## Assignment
Please set down exactly the lines from the one containing "brown cutting board" through the last line of the records below, both included, with no pictures.

## Records excerpted from a collection
= = = = = = =
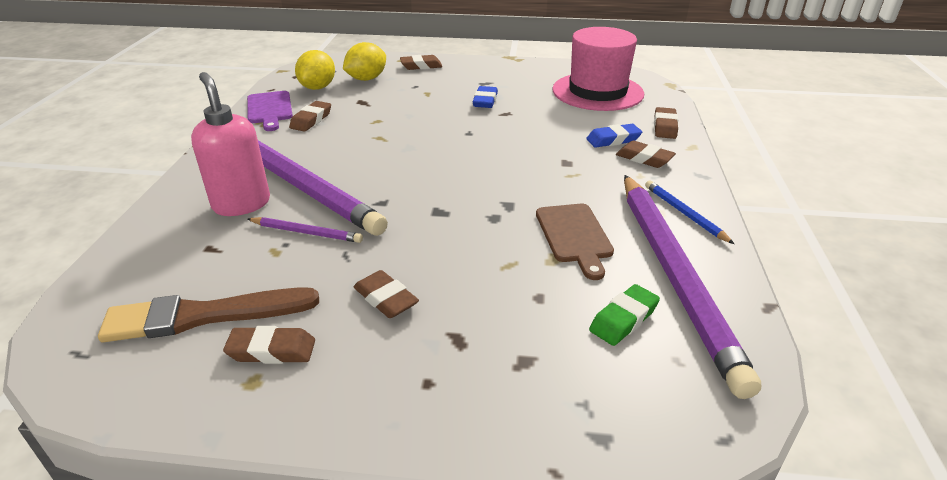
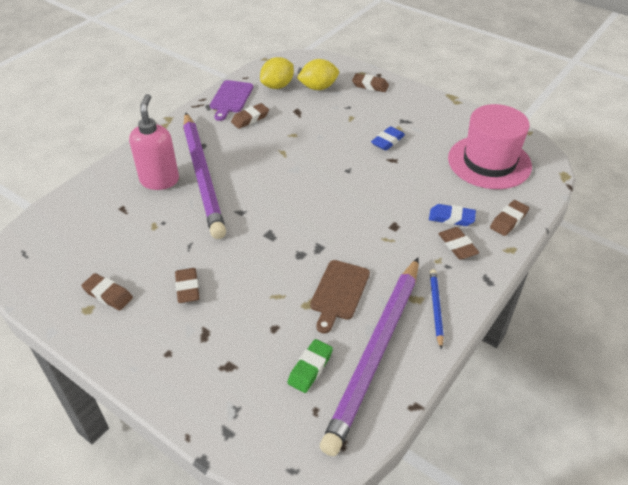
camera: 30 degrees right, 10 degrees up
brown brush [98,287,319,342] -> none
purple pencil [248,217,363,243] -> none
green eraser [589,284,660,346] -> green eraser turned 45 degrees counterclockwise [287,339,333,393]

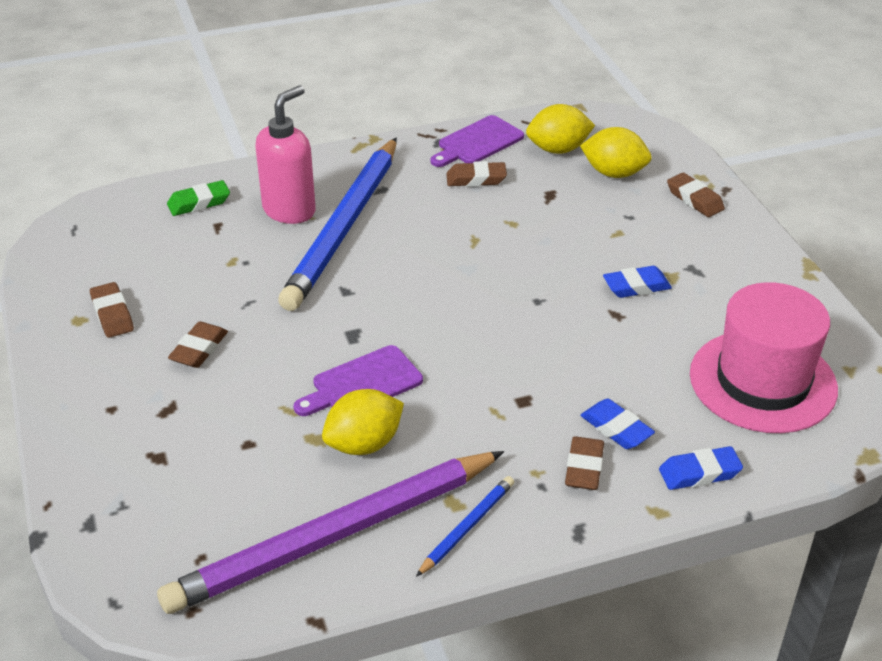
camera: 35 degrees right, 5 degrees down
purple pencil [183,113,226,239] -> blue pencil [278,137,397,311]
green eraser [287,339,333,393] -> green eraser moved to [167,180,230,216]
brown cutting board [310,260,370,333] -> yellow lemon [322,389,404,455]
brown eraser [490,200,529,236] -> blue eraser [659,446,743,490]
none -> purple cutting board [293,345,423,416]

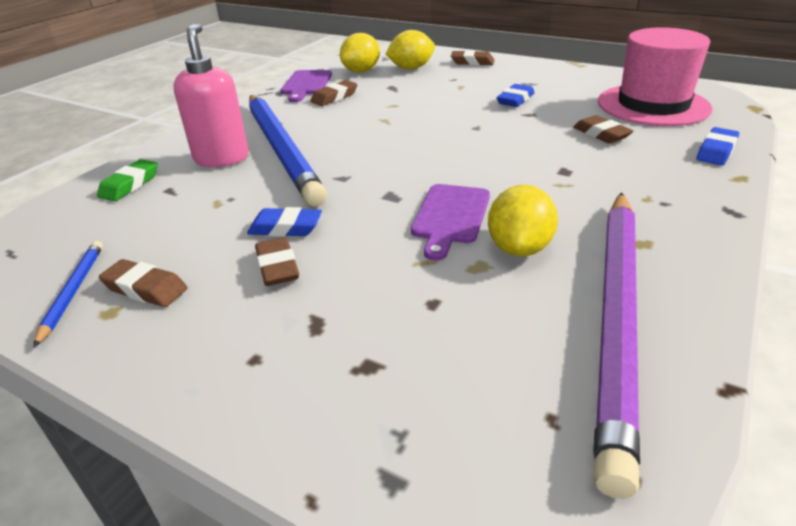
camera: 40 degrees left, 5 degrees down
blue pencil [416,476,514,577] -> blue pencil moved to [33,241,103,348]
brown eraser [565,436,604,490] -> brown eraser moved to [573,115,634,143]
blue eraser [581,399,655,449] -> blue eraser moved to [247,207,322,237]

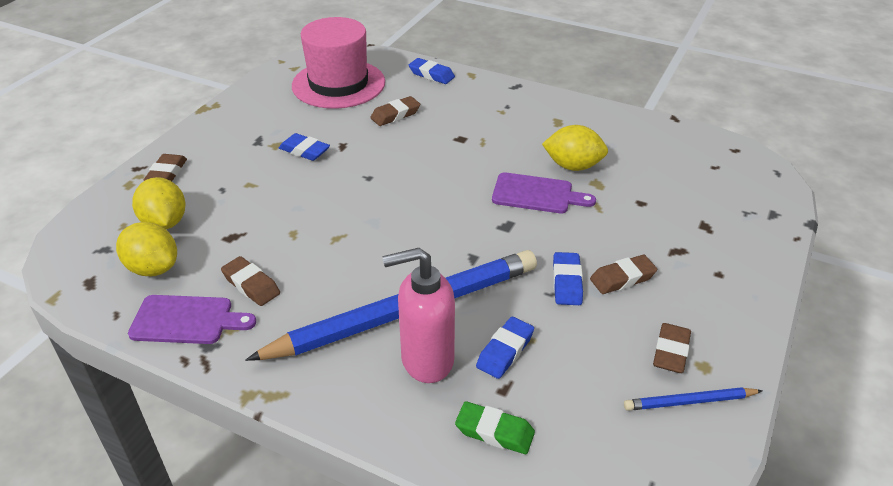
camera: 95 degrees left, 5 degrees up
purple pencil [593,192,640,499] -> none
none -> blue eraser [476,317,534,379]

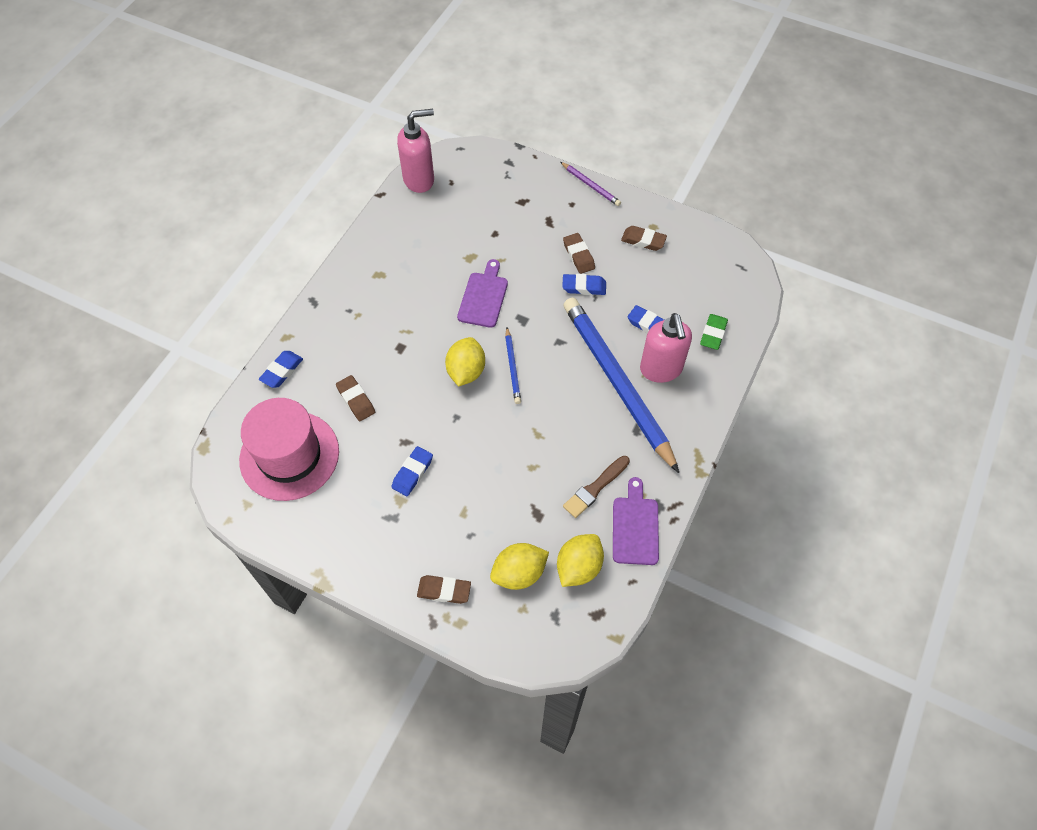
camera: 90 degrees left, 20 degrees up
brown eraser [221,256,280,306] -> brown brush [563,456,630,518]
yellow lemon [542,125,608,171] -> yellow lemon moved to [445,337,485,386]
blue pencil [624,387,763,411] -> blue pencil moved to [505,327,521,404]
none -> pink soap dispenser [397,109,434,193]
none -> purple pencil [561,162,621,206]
= = = = = = =
## Response
brown cutting board [310,260,370,333] -> yellow lemon [322,389,404,455]
brown eraser [490,200,529,236] -> blue eraser [659,446,743,490]
none -> purple cutting board [293,345,423,416]

camera: 40 degrees left, 5 degrees down
blue pencil [416,476,514,577] -> blue pencil moved to [33,241,103,348]
brown eraser [565,436,604,490] -> brown eraser moved to [573,115,634,143]
blue eraser [581,399,655,449] -> blue eraser moved to [247,207,322,237]

camera: 95 degrees left, 5 degrees up
purple pencil [593,192,640,499] -> none
none -> blue eraser [476,317,534,379]

camera: 90 degrees left, 20 degrees up
brown eraser [221,256,280,306] -> brown brush [563,456,630,518]
yellow lemon [542,125,608,171] -> yellow lemon moved to [445,337,485,386]
blue pencil [624,387,763,411] -> blue pencil moved to [505,327,521,404]
none -> pink soap dispenser [397,109,434,193]
none -> purple pencil [561,162,621,206]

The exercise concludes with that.